**TASK STATEMENT**: Produce an exact transcription of the data, with the images left out.

━━━━━━━━━━━━━━━━

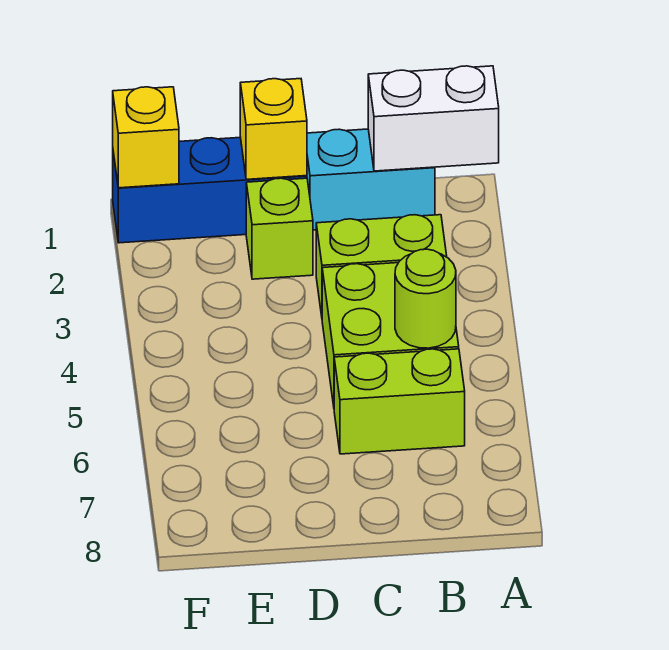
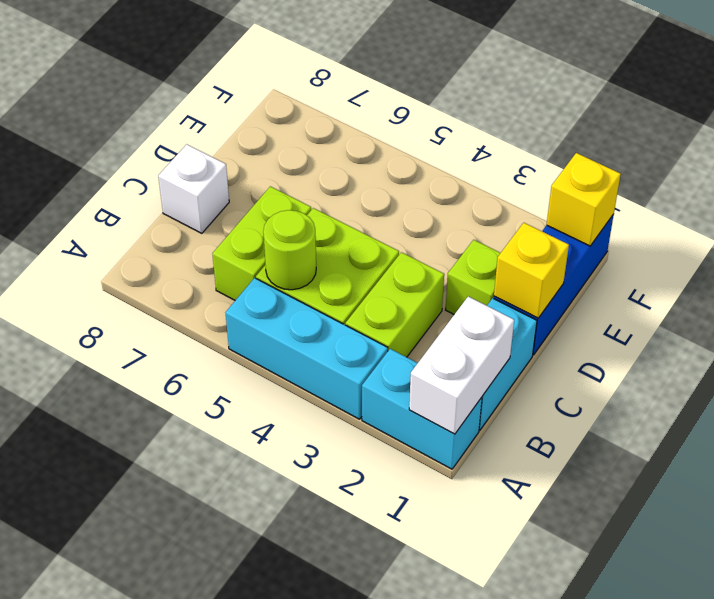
none -> cyan brick A1:A2 level 1
none -> cyan brick A3:A5 level 1
none -> white brick C8 level 1

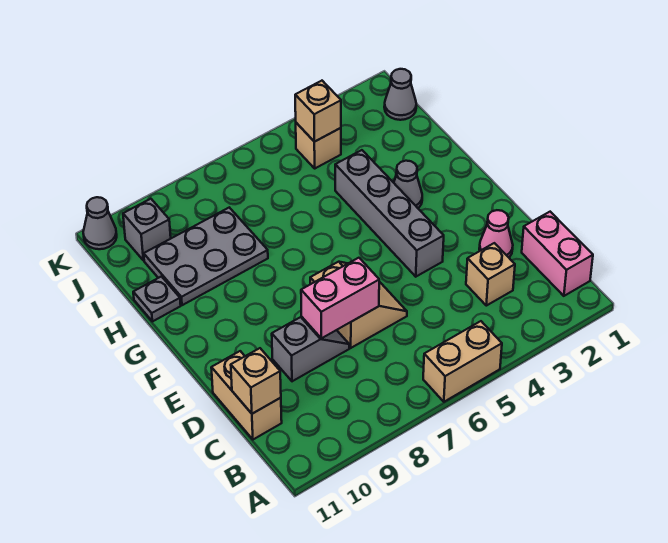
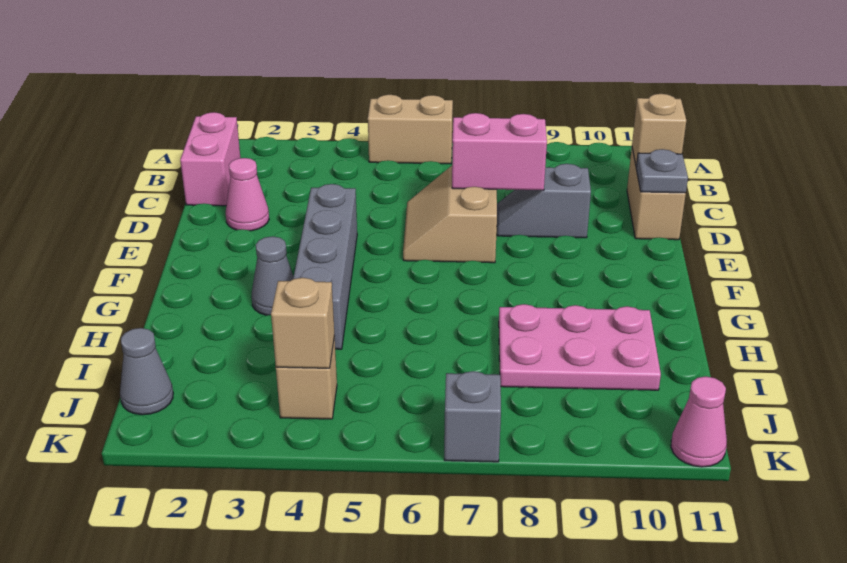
tan brick C3 level 1 -> none
grey plate H8:I10 level 1 -> pink plate H8:I10 level 1
grey plate H11 level 1 -> grey plate D11 level 2
grey brick J10 level 1 -> grey brick K7 level 1
grey cone K11 level 1 -> pink cone K11 level 1

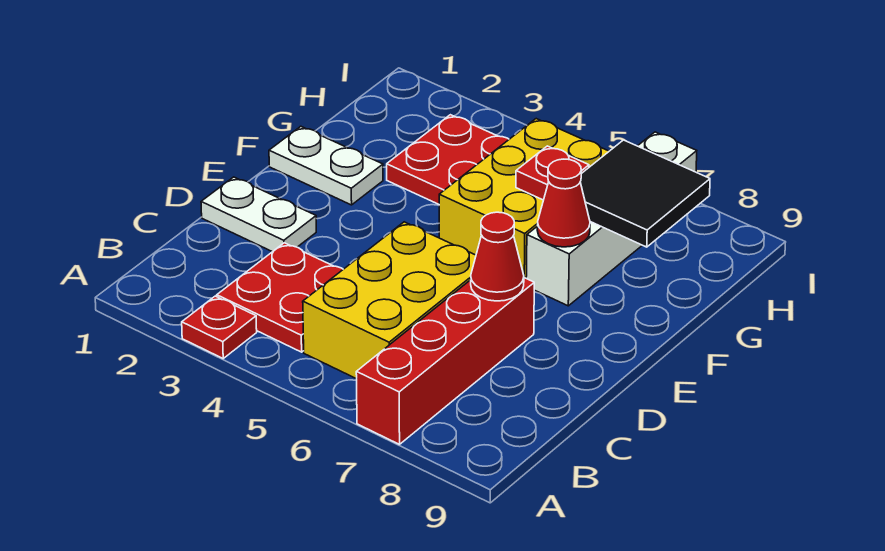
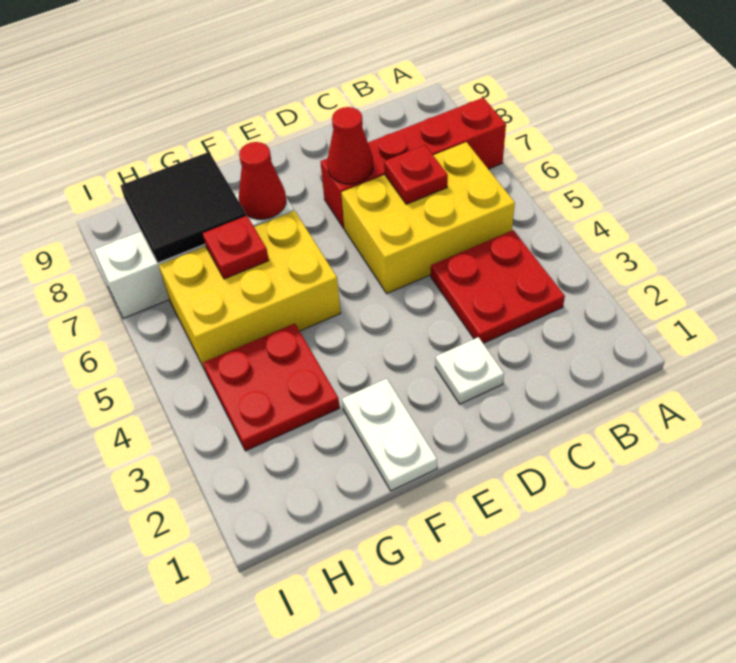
red plate A3 level 1 -> red plate C6 level 2
white plate D1:D2 level 1 -> white plate D2 level 1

━━━━━━━━━━━━━━━━

**EXERCISE RESPONSE**:
none -> cyan brick A1:A2 level 1
none -> cyan brick A3:A5 level 1
none -> white brick C8 level 1

tan brick C3 level 1 -> none
grey plate H8:I10 level 1 -> pink plate H8:I10 level 1
grey plate H11 level 1 -> grey plate D11 level 2
grey brick J10 level 1 -> grey brick K7 level 1
grey cone K11 level 1 -> pink cone K11 level 1

red plate A3 level 1 -> red plate C6 level 2
white plate D1:D2 level 1 -> white plate D2 level 1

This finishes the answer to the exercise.